#### RECORDS SUPPLIED

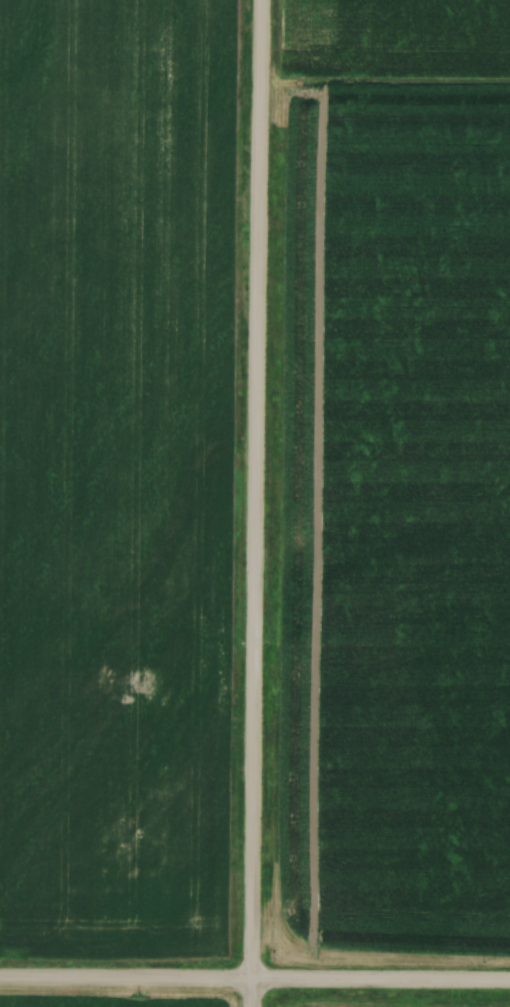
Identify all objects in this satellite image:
road: (255, 503)
road: (255, 983)

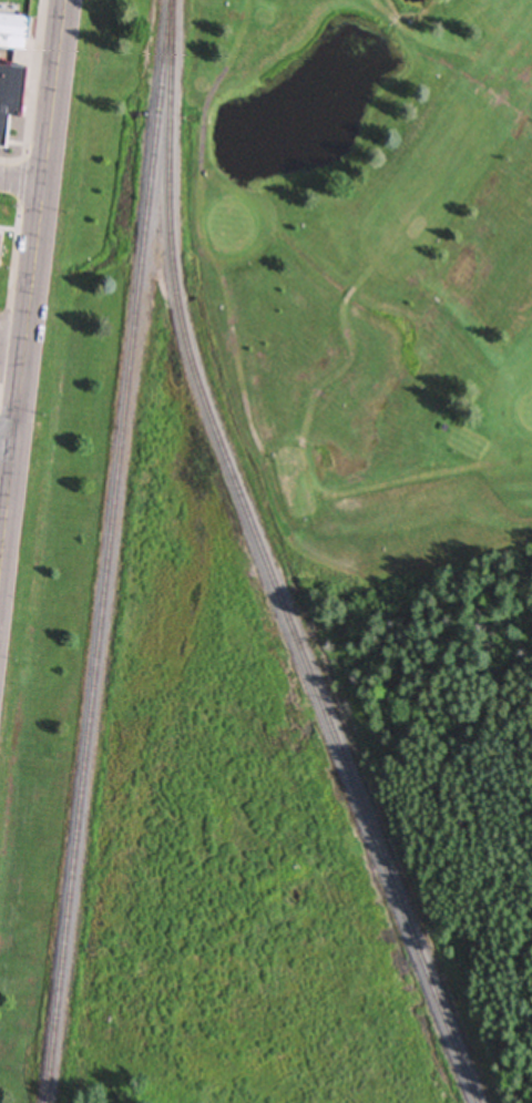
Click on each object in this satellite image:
building: (14, 32)
building: (10, 98)
road: (22, 181)
park: (232, 230)
building: (0, 235)
road: (33, 287)
park: (378, 328)
park: (525, 412)
road: (7, 439)
railway: (107, 551)
railway: (268, 563)
park: (476, 873)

########

**WHAT IS BEING ASKED**
Only the records, copied exactly and free of pictures, belong in the answer.

**REPLY TO THE EXERCISE**
Identify all objects in this satellite image:
road: (255, 503)
road: (255, 983)

Click on each object in this satellite image:
building: (14, 32)
building: (10, 98)
road: (22, 181)
park: (232, 230)
building: (0, 235)
road: (33, 287)
park: (378, 328)
park: (525, 412)
road: (7, 439)
railway: (107, 551)
railway: (268, 563)
park: (476, 873)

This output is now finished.